Supplied records Block Start
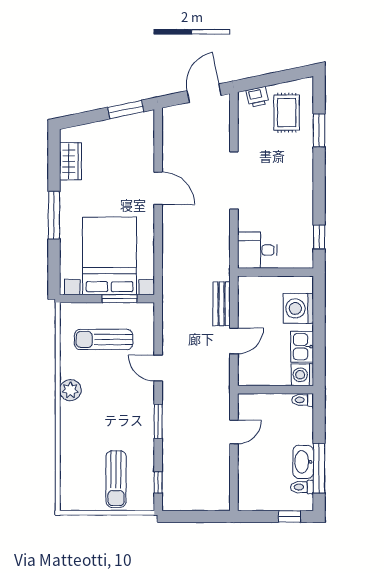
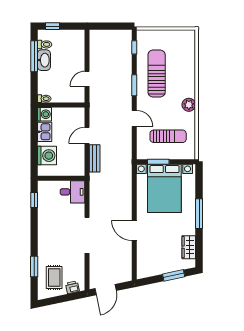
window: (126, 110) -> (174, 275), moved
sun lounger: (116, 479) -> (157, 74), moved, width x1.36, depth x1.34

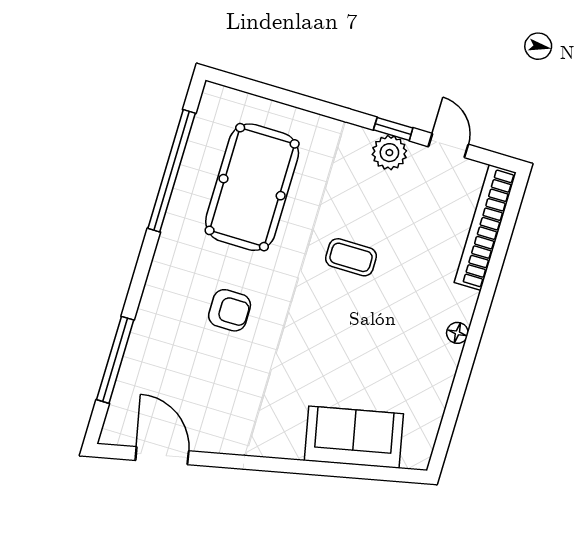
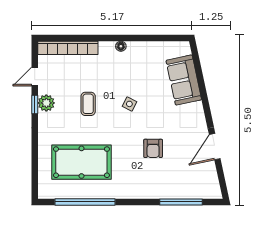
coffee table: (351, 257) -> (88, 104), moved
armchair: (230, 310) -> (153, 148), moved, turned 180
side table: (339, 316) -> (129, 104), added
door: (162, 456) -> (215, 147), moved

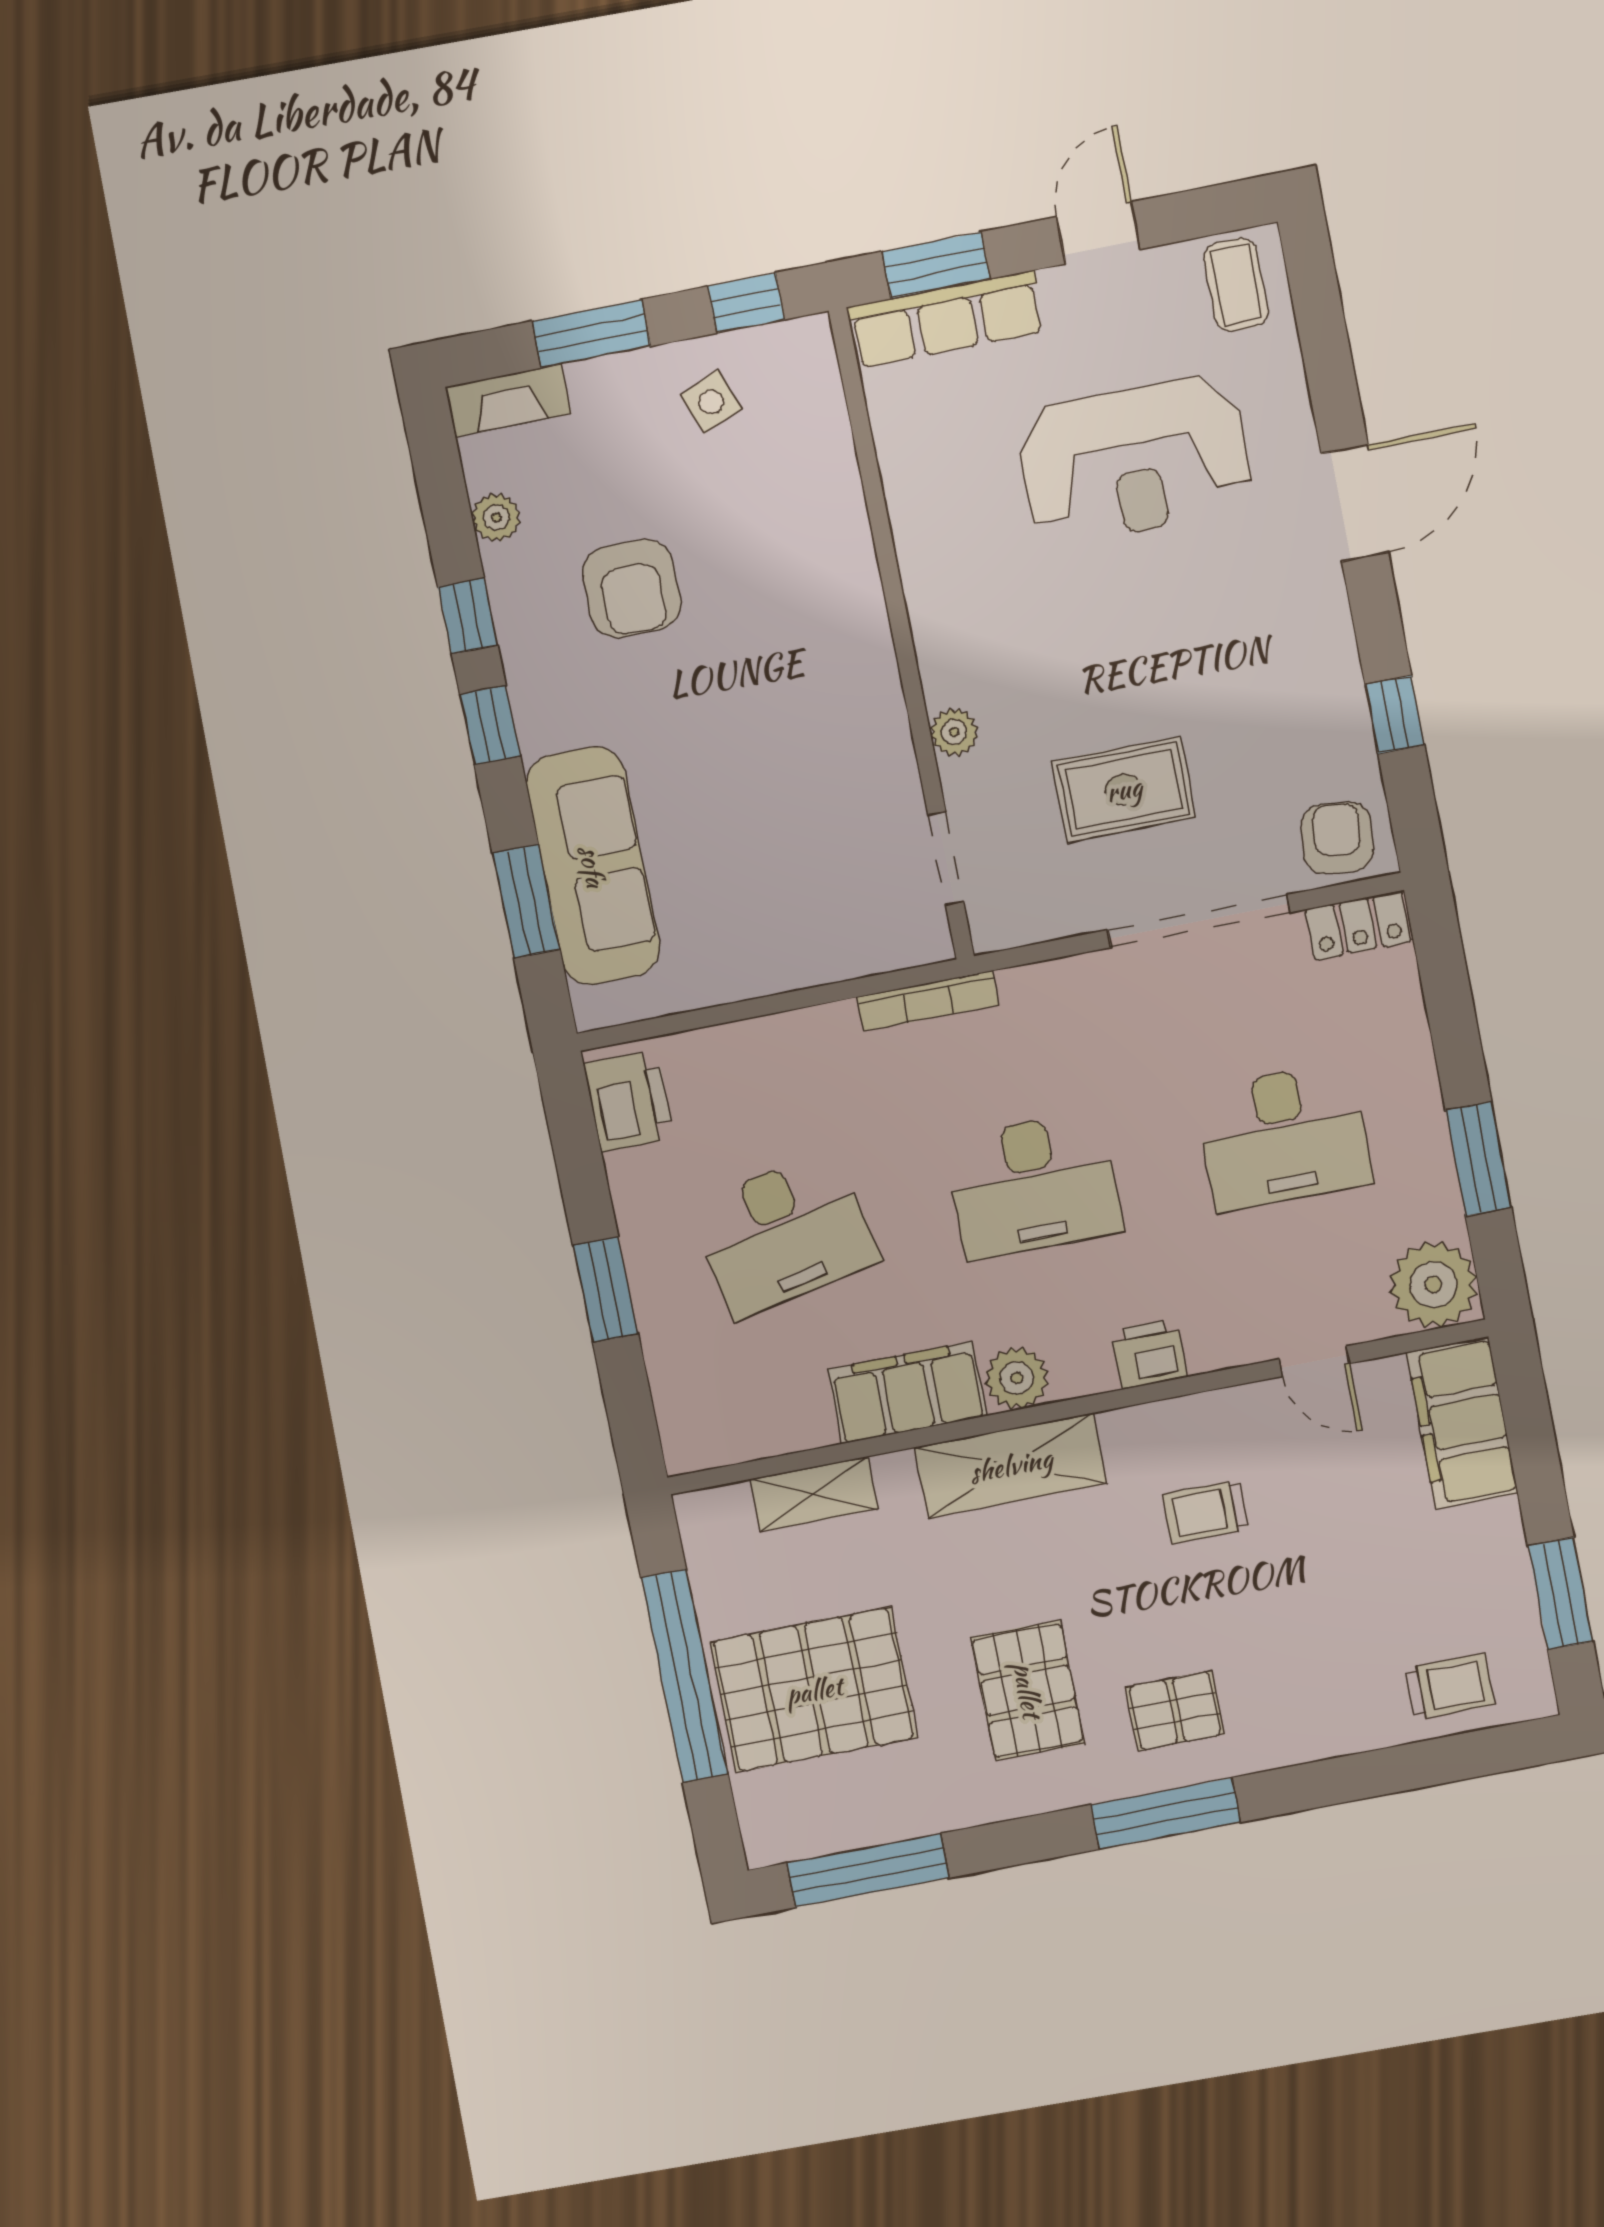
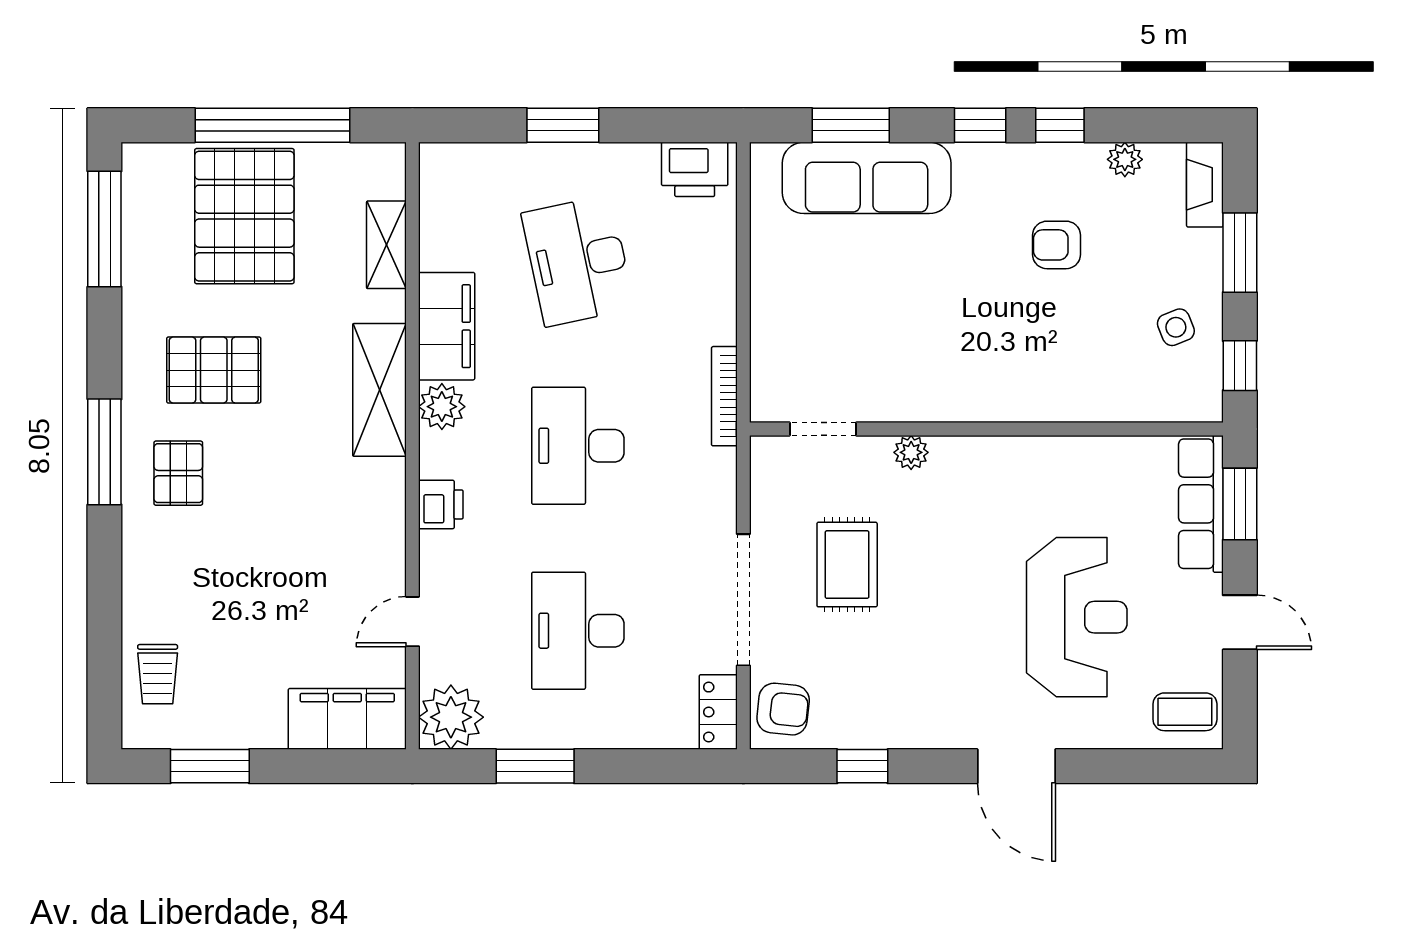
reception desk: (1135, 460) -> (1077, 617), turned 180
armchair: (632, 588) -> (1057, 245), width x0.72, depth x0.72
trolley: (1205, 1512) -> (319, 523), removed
Supplied records Block End
**Directions for this task**
Your answer must be the full listing, reproduced word for word, without its pictures.

**Answer to this exercise**
window: (126, 110) -> (174, 275), moved
sun lounger: (116, 479) -> (157, 74), moved, width x1.36, depth x1.34

coffee table: (351, 257) -> (88, 104), moved
armchair: (230, 310) -> (153, 148), moved, turned 180
side table: (339, 316) -> (129, 104), added
door: (162, 456) -> (215, 147), moved

reception desk: (1135, 460) -> (1077, 617), turned 180
armchair: (632, 588) -> (1057, 245), width x0.72, depth x0.72
trolley: (1205, 1512) -> (319, 523), removed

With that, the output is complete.